AVAILABLE DATA START

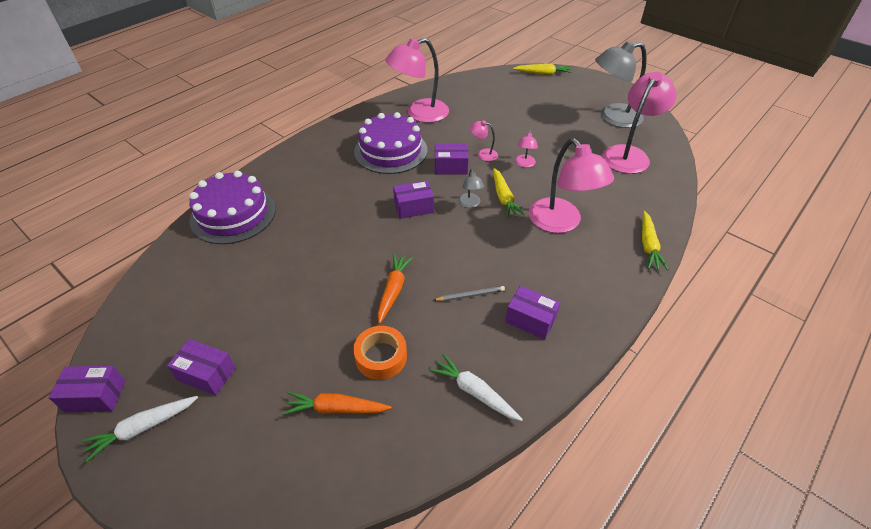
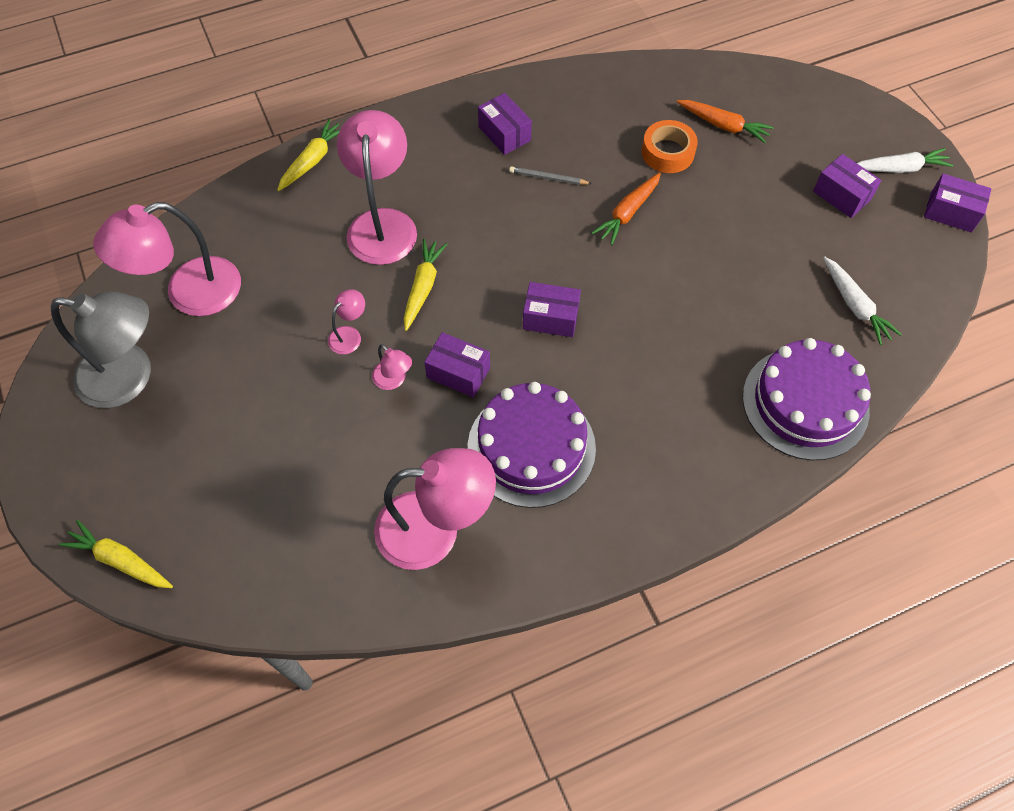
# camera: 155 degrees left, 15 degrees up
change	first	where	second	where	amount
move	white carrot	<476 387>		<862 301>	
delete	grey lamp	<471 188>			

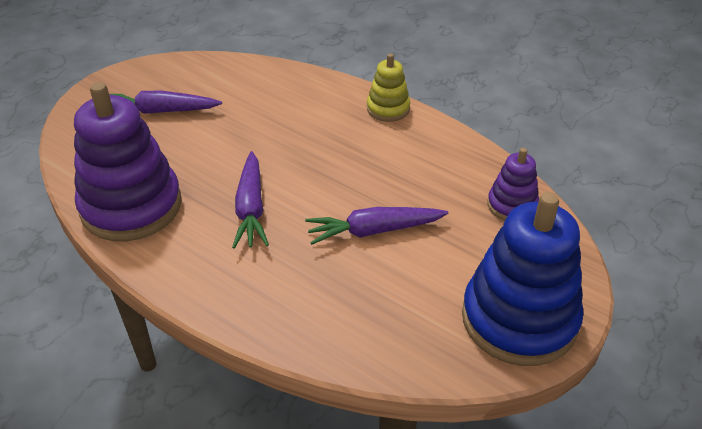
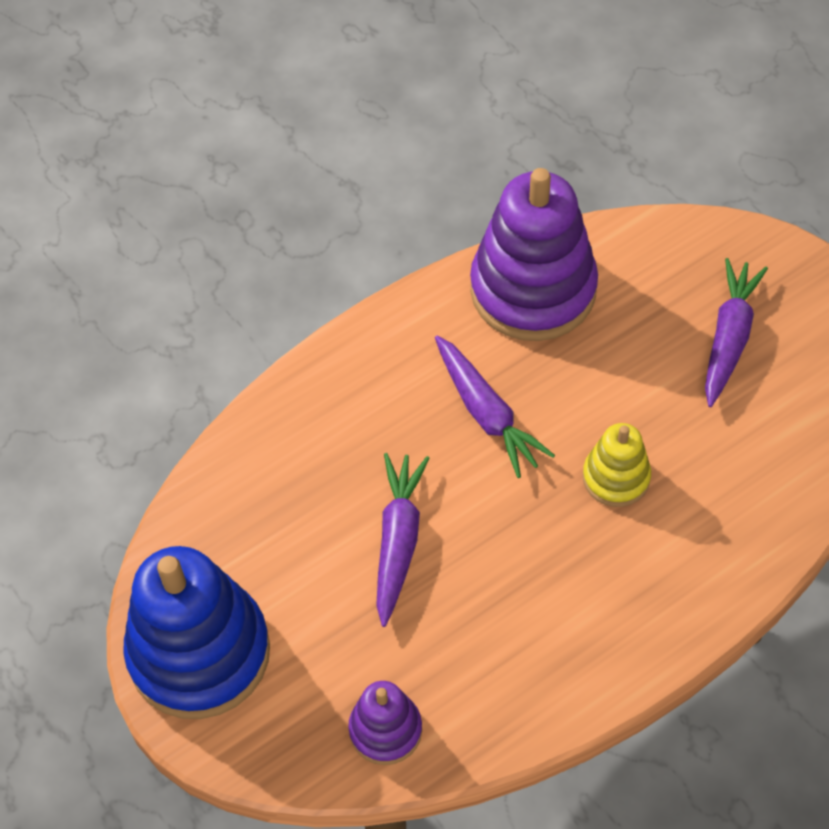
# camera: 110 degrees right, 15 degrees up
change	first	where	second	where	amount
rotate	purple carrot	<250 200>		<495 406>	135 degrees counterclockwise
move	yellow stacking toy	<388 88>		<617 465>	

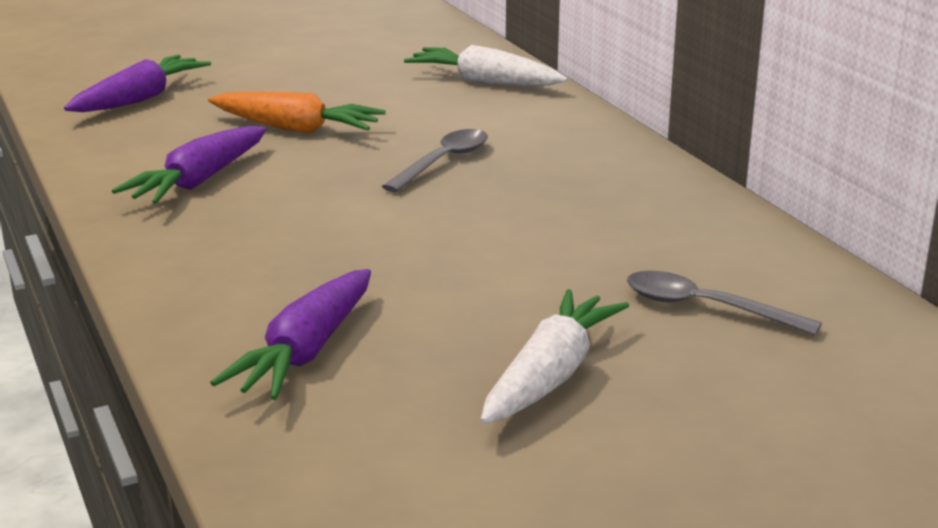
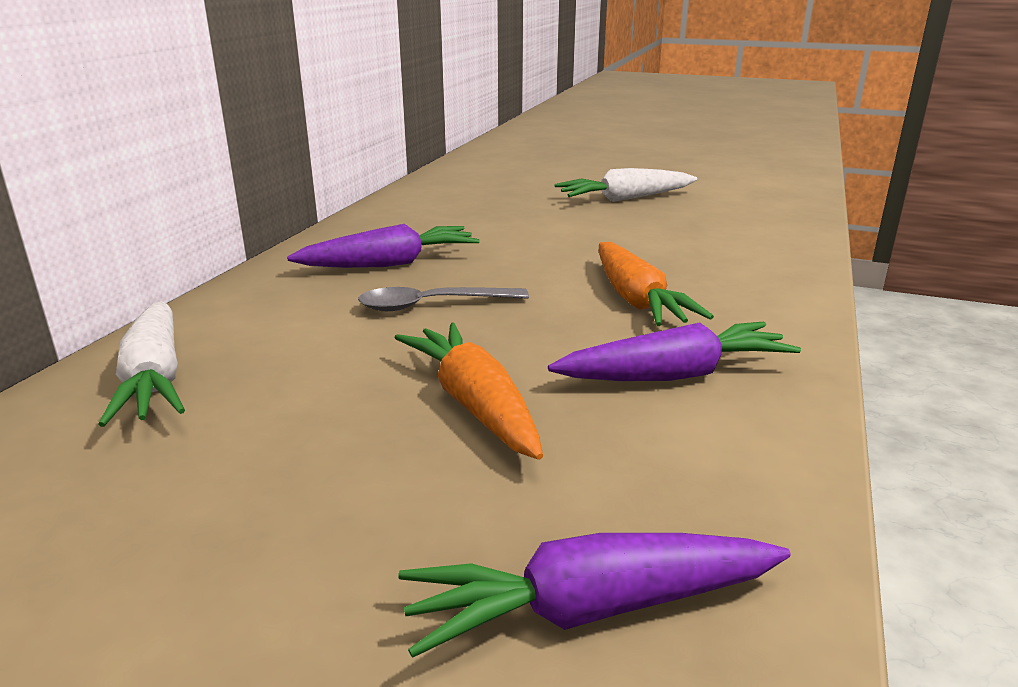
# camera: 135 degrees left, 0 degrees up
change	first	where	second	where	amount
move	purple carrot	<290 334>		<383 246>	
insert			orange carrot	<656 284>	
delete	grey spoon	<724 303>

AVAILABLE DATA END

▶ _TASK OBJECTIVE_: Without any of the pictures, repeat the entries above word for word.

▶ _ANSWER SECTION_:
# camera: 155 degrees left, 15 degrees up
change	first	where	second	where	amount
move	white carrot	<476 387>		<862 301>	
delete	grey lamp	<471 188>			

# camera: 110 degrees right, 15 degrees up
change	first	where	second	where	amount
rotate	purple carrot	<250 200>		<495 406>	135 degrees counterclockwise
move	yellow stacking toy	<388 88>		<617 465>	

# camera: 135 degrees left, 0 degrees up
change	first	where	second	where	amount
move	purple carrot	<290 334>		<383 246>	
insert			orange carrot	<656 284>	
delete	grey spoon	<724 303>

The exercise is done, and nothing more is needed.